Object transformation records:
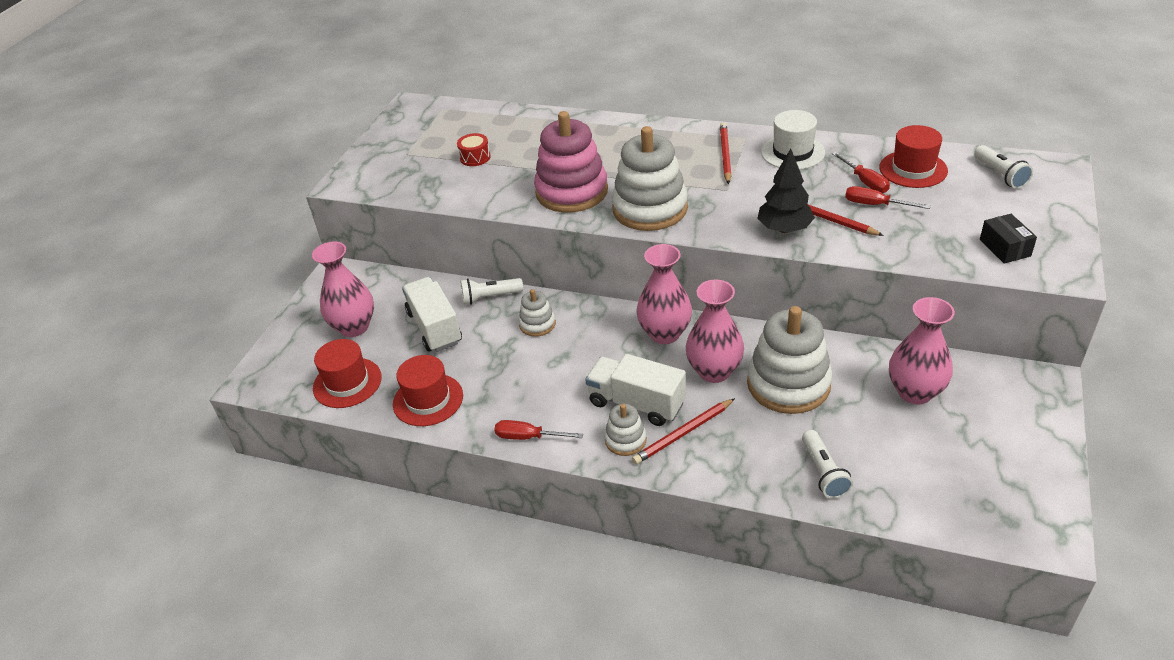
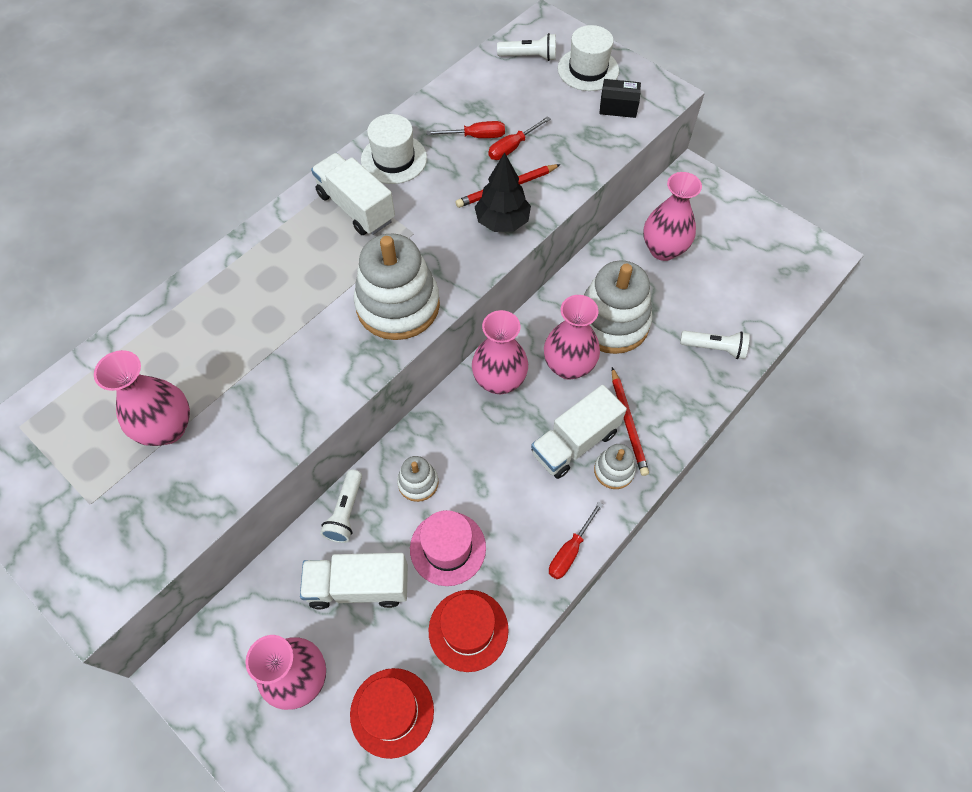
camera: 70 degrees left, 20 degrees up
(475, 157) = (167, 428): red drum -> pink vase
(490, 362) = (448, 548): none -> pink hat
(571, 192) = (316, 359): pink stacking toy -> none
(725, 155) = (356, 207): red pencil -> white truck
(913, 169) = (482, 99): red hat -> none
(1030, 213) = (588, 69): none -> white hat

● **Problem statement**:
Copy from the entries only those lines that hold the word "white".

● **Solved exercise**:
(725, 155) = (356, 207): red pencil -> white truck
(1030, 213) = (588, 69): none -> white hat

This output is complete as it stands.